> [Work to be completed] Retype, without pictures, the line holding "blue scissors: 7 -> 5" and each line below it through the final line.

[Items from a data source]

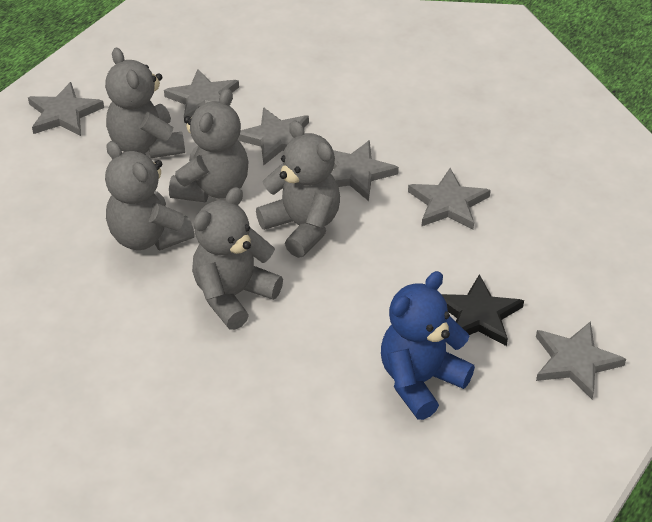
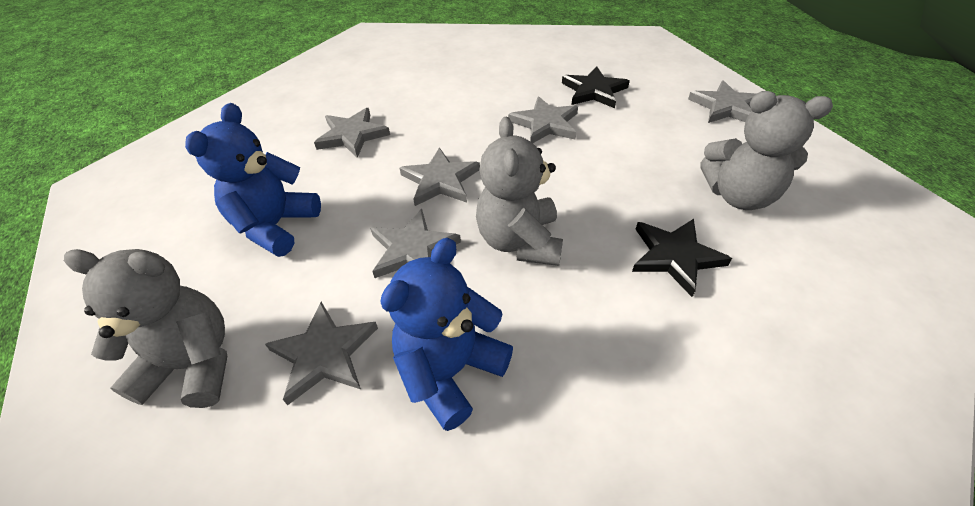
black star: 1 -> 2
blue teddy bear: 1 -> 2
grey teddy bear: 5 -> 3

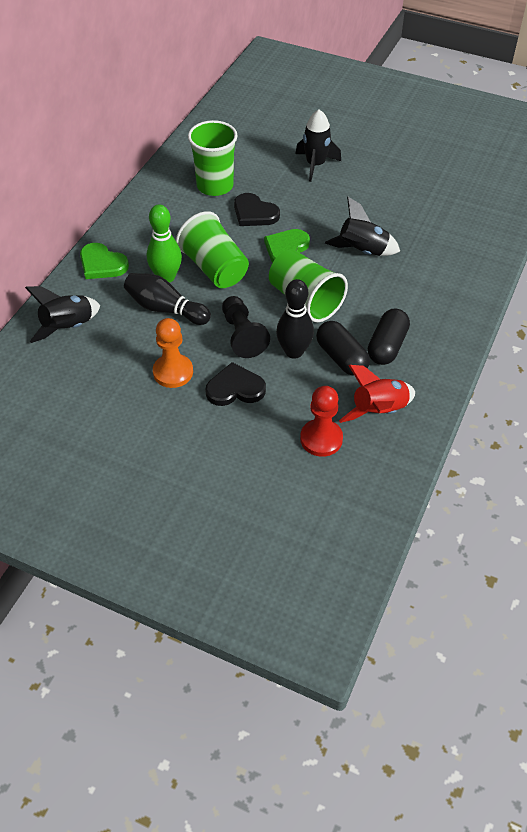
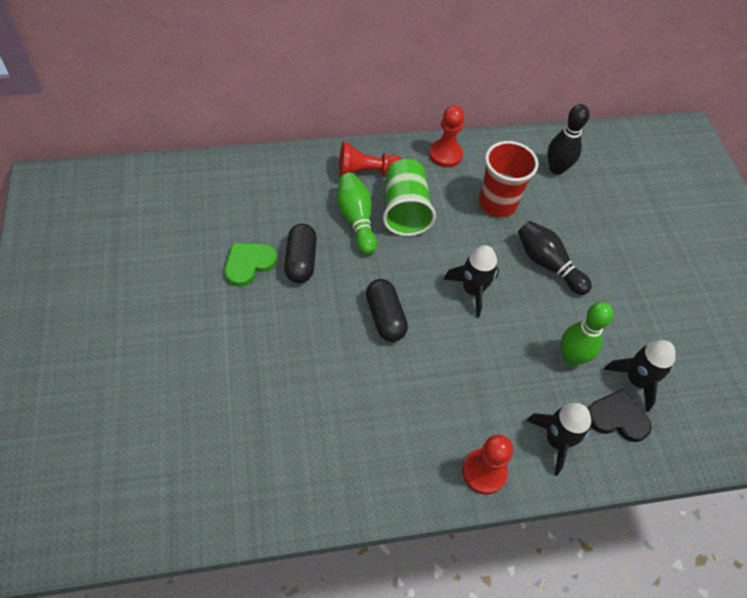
black heart: 2 -> 1
black pawn: 1 -> 0
green bowling pin: 1 -> 2
green cup: 3 -> 1
green heart: 2 -> 1
orange pawn: 1 -> 0
red cup: 0 -> 1
red pawn: 1 -> 3
red rocket: 1 -> 0

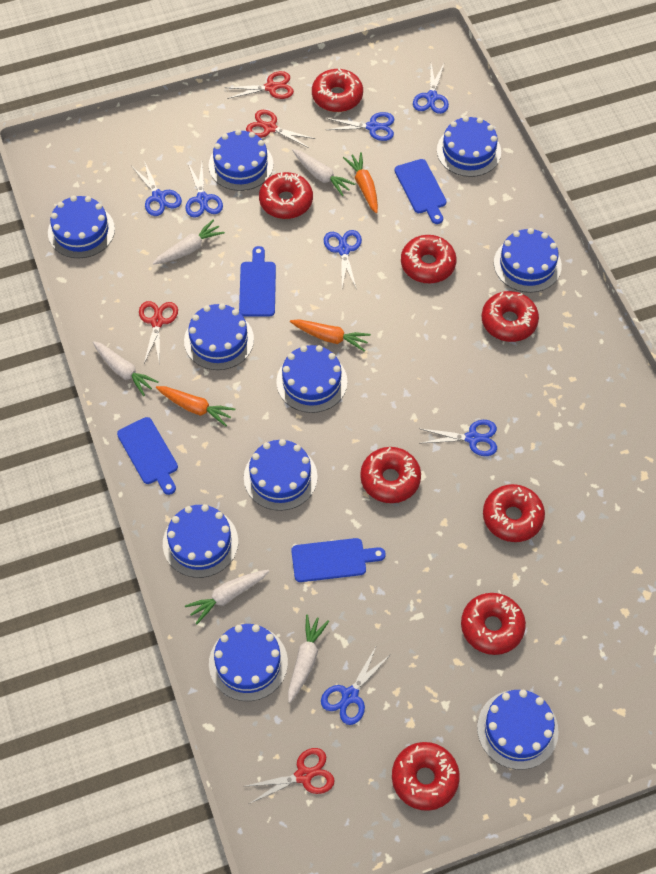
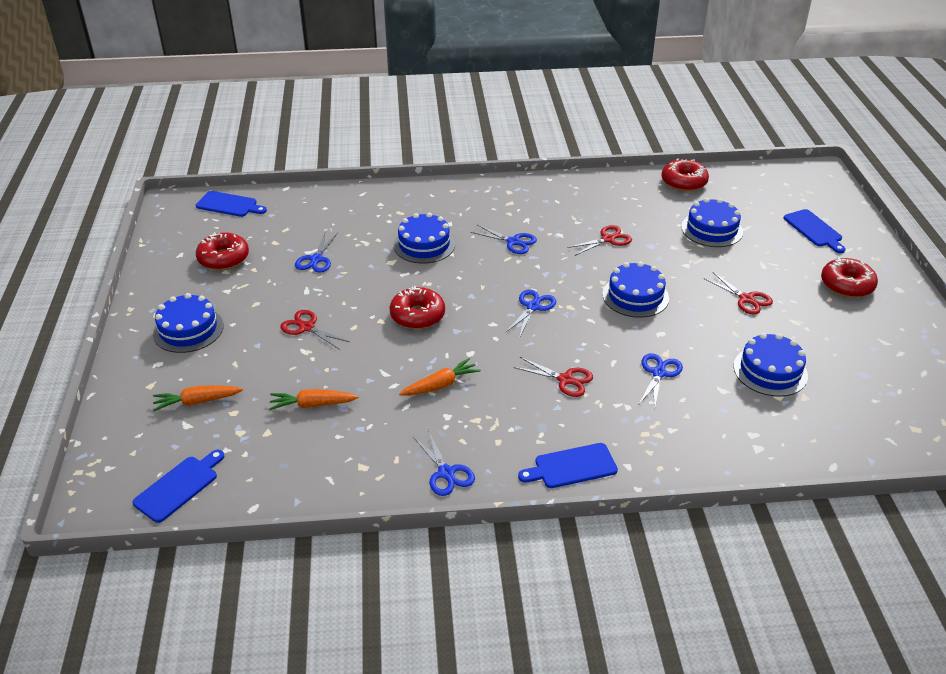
blue cake: 10 -> 5
blue scissors: 7 -> 5
red donut: 8 -> 4
white carrot: 5 -> 0

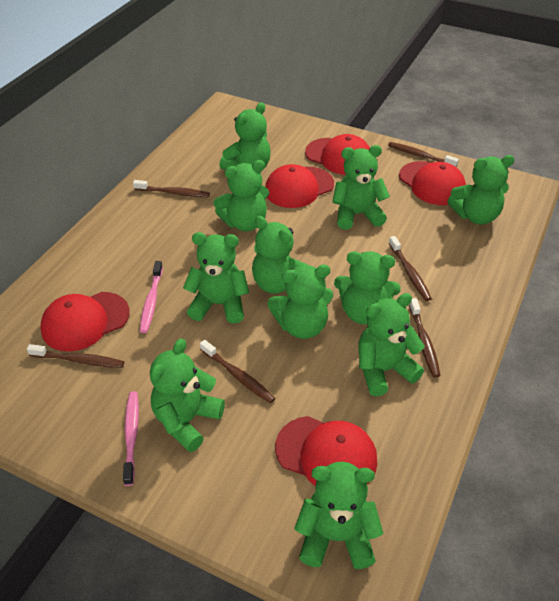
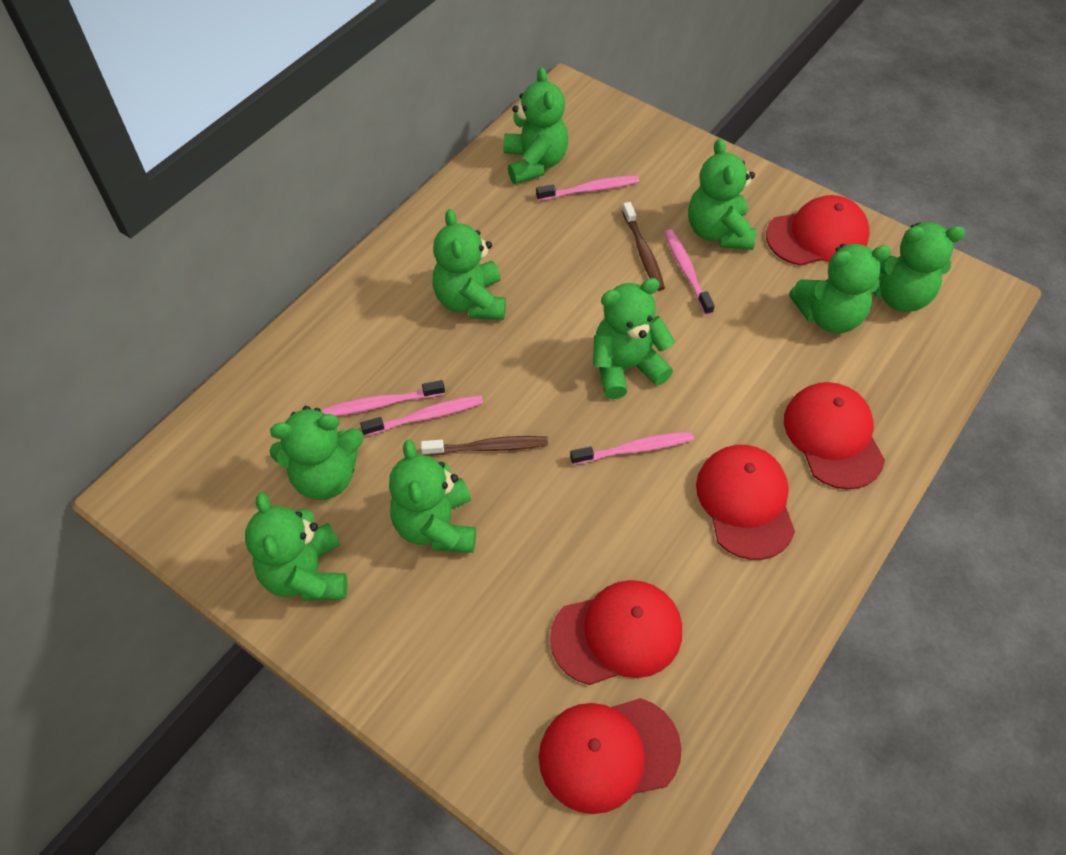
brown toothbrush: 6 -> 2
green teddy bear: 11 -> 9
pink toothbrush: 2 -> 5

> [Problem solution]
blue scissors: 7 -> 5
red donut: 8 -> 4
white carrot: 5 -> 0

brown toothbrush: 6 -> 2
green teddy bear: 11 -> 9
pink toothbrush: 2 -> 5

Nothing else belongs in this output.